Object state change records:
______________________________

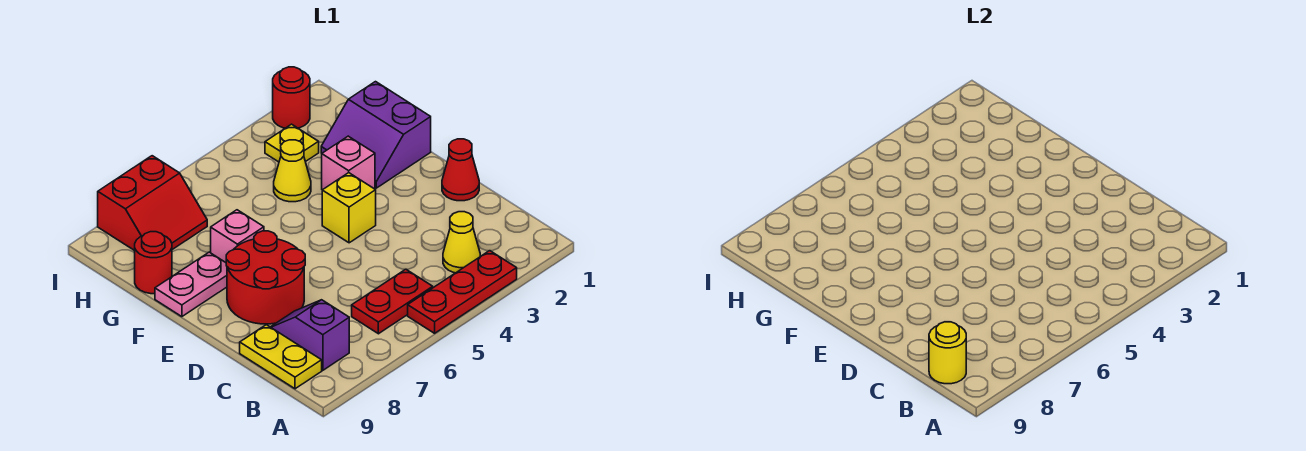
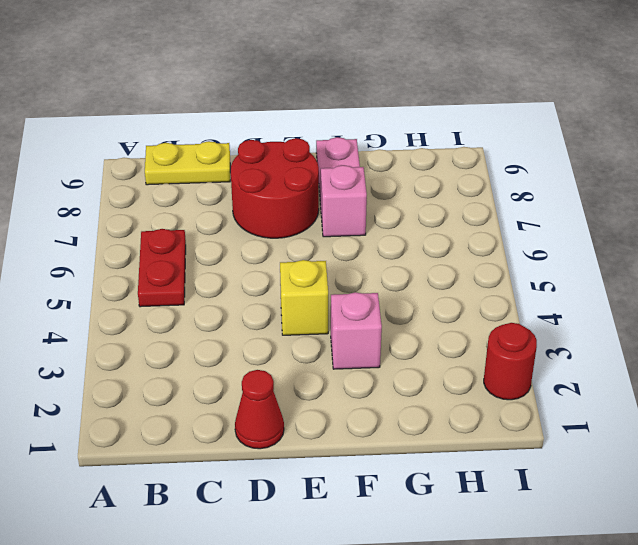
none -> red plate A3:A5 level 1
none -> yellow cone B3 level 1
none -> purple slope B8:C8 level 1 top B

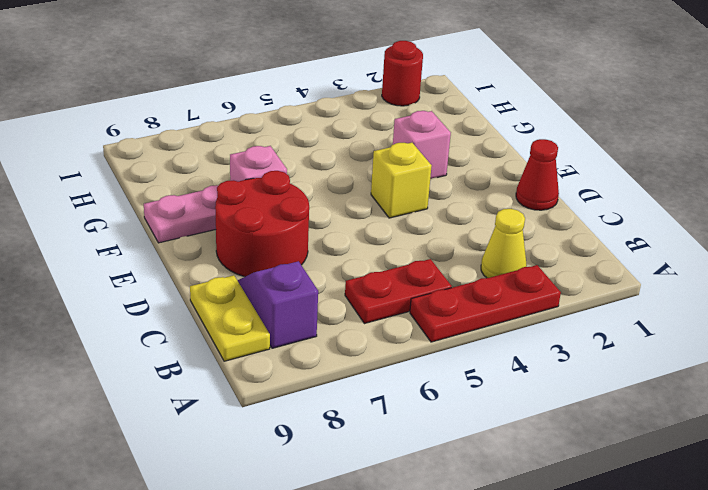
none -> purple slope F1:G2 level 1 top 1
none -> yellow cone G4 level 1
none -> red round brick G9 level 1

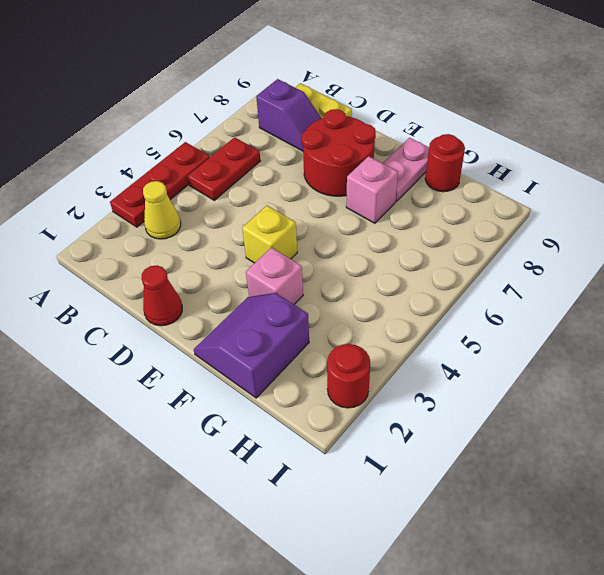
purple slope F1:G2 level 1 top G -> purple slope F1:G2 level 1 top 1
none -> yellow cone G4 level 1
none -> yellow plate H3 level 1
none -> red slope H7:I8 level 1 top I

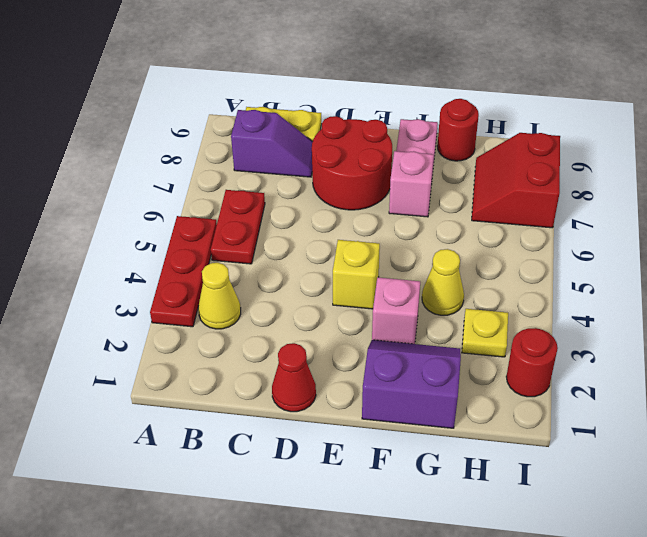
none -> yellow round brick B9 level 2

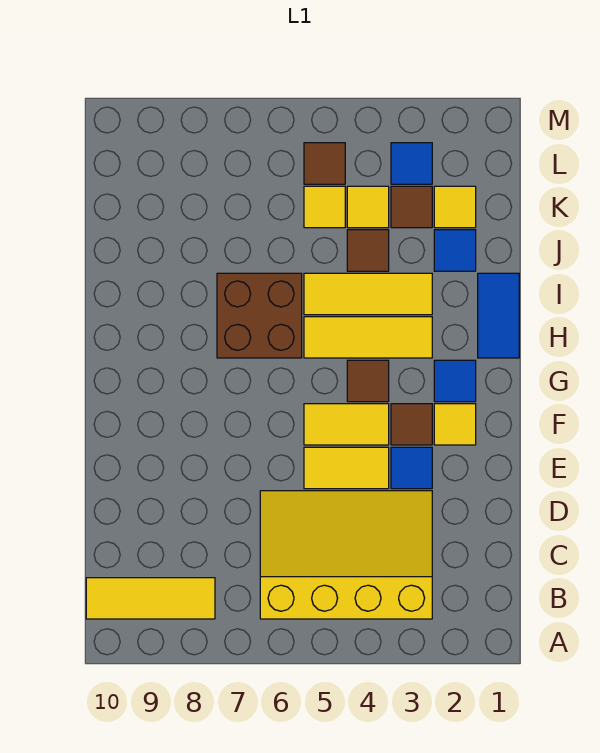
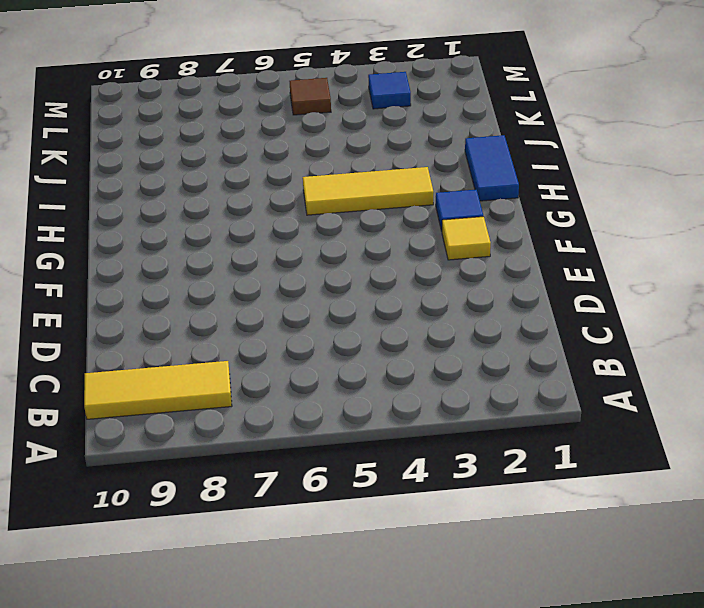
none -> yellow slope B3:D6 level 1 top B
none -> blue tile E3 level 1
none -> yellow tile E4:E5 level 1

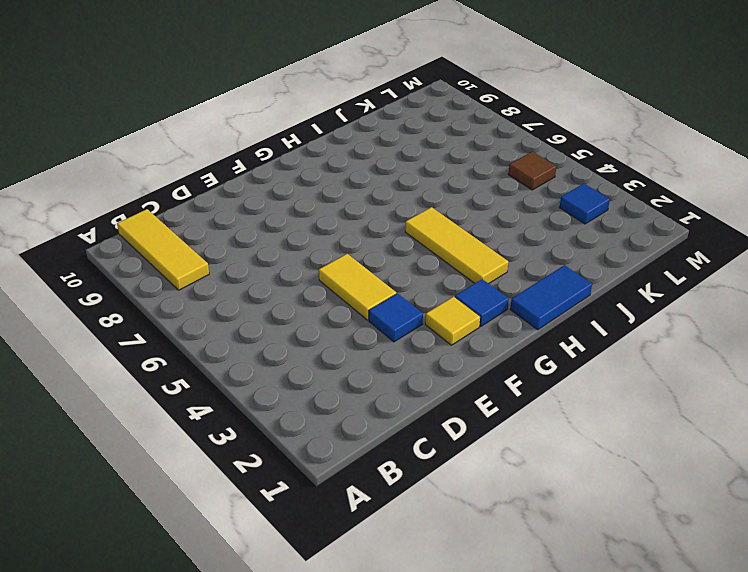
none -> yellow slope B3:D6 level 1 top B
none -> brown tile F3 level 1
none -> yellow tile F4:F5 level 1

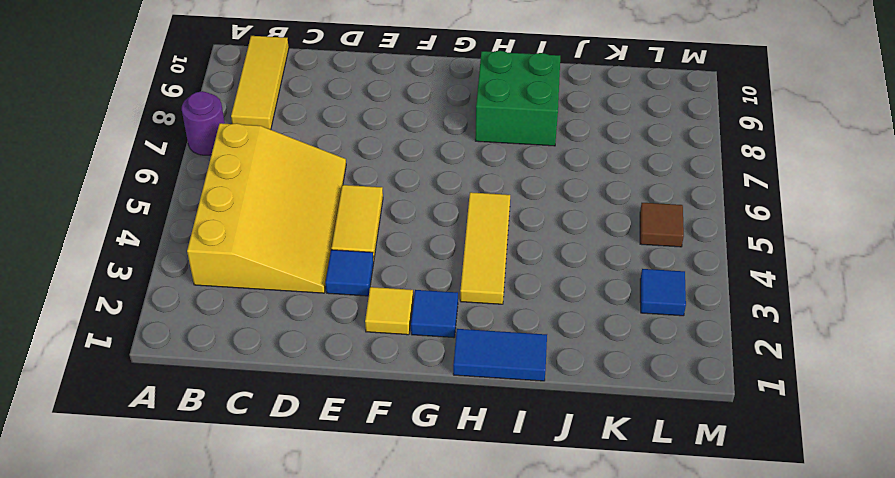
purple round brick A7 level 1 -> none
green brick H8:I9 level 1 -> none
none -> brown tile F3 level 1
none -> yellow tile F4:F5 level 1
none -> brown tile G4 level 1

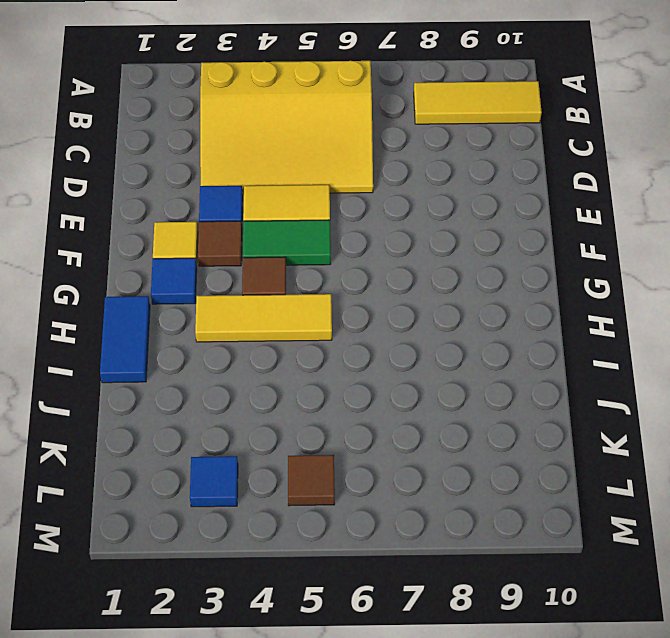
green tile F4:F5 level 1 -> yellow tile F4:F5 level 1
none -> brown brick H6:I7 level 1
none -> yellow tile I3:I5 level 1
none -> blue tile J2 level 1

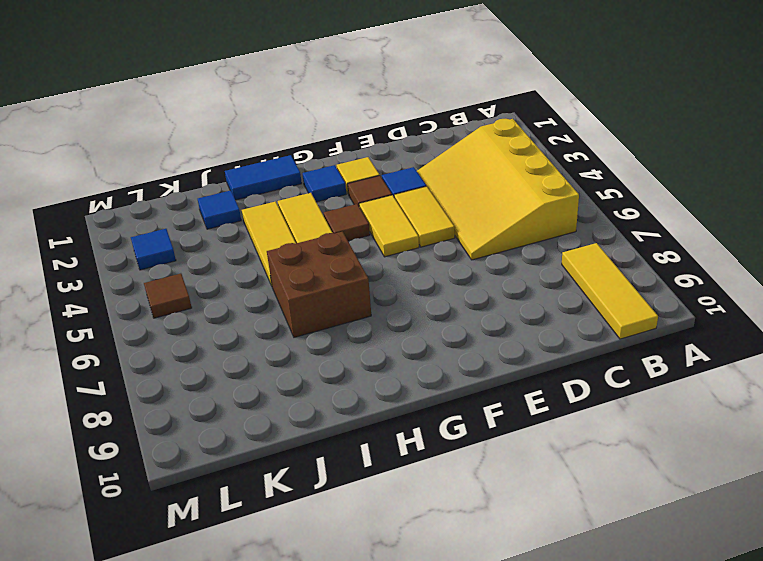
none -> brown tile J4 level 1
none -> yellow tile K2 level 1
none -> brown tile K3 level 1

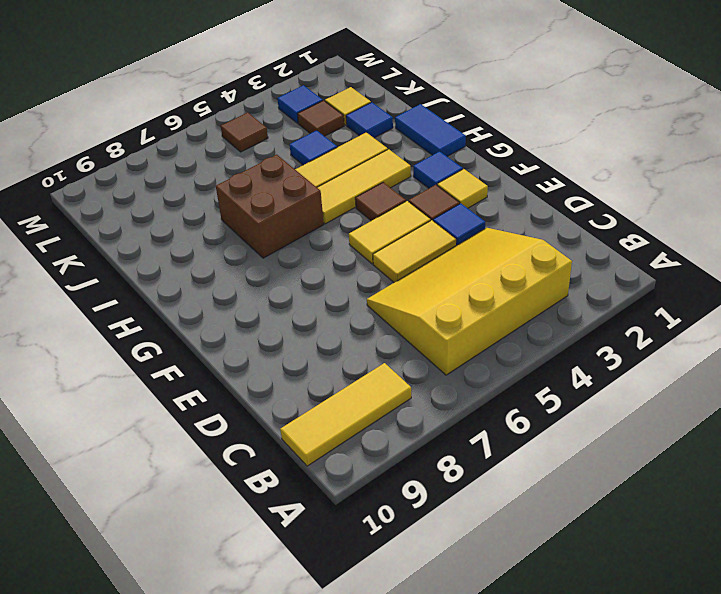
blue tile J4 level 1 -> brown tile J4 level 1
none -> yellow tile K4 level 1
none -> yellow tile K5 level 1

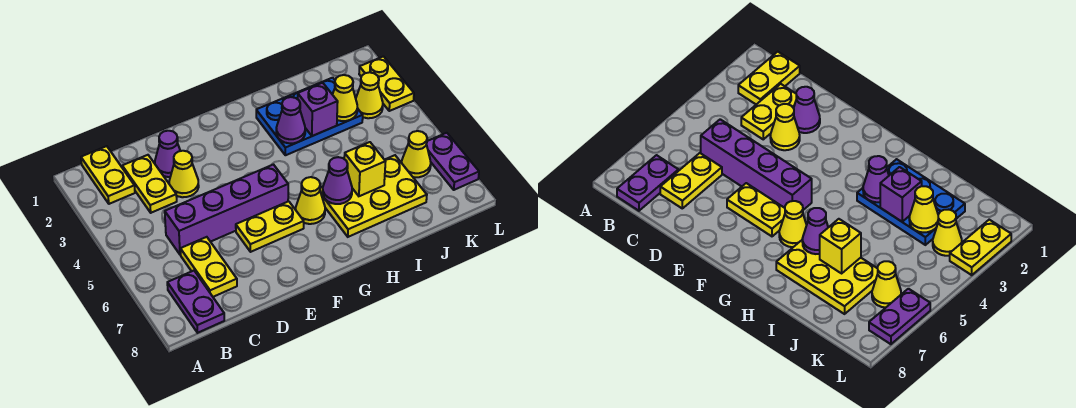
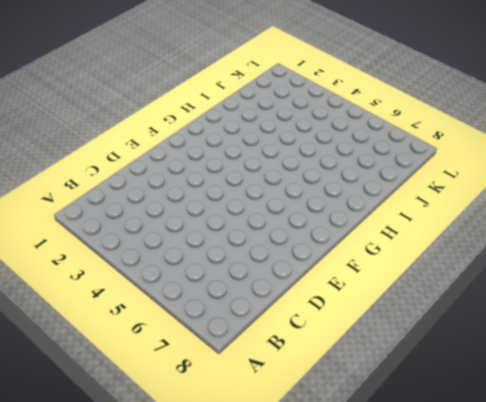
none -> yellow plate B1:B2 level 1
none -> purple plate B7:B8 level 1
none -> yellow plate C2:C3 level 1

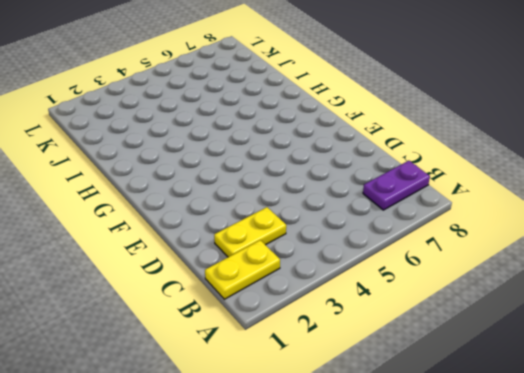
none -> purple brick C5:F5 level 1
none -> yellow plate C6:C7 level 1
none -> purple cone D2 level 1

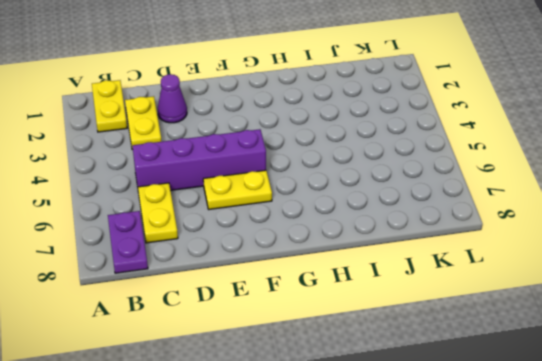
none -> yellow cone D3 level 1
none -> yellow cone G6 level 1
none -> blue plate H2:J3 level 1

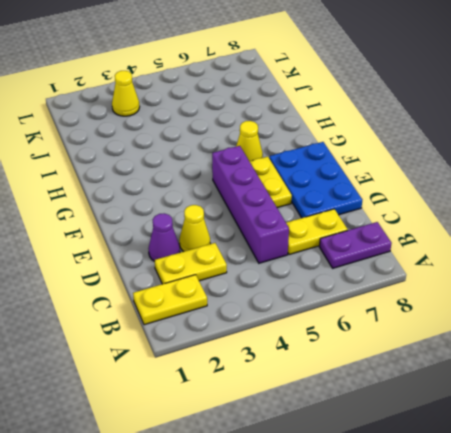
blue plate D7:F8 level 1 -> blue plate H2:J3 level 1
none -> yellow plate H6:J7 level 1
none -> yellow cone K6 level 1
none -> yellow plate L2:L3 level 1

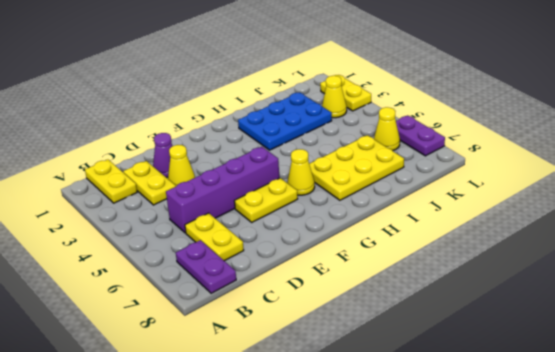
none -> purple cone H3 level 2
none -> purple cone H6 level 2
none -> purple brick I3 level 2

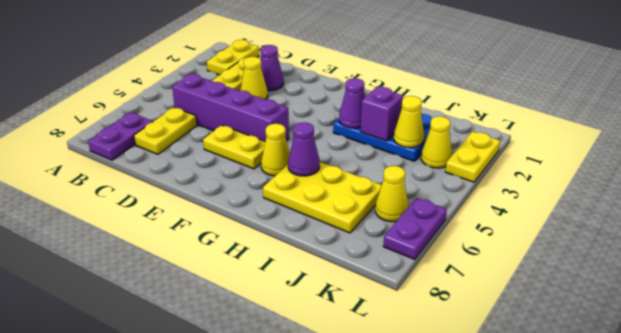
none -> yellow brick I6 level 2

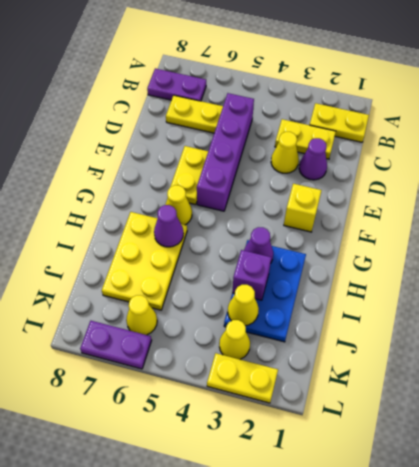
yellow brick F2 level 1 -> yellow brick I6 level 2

______________________________

▶ **Problem details**
Within these entries, output exactly the lines starting at the one with "none -> brown tile J4 level 1" and finishing at the one with "none -> yellow cone G6 level 1". Leave pictures out of the output.

▶ **Exercise output**
none -> brown tile J4 level 1
none -> yellow tile K2 level 1
none -> brown tile K3 level 1

blue tile J4 level 1 -> brown tile J4 level 1
none -> yellow tile K4 level 1
none -> yellow tile K5 level 1

none -> yellow plate B1:B2 level 1
none -> purple plate B7:B8 level 1
none -> yellow plate C2:C3 level 1

none -> purple brick C5:F5 level 1
none -> yellow plate C6:C7 level 1
none -> purple cone D2 level 1

none -> yellow cone D3 level 1
none -> yellow cone G6 level 1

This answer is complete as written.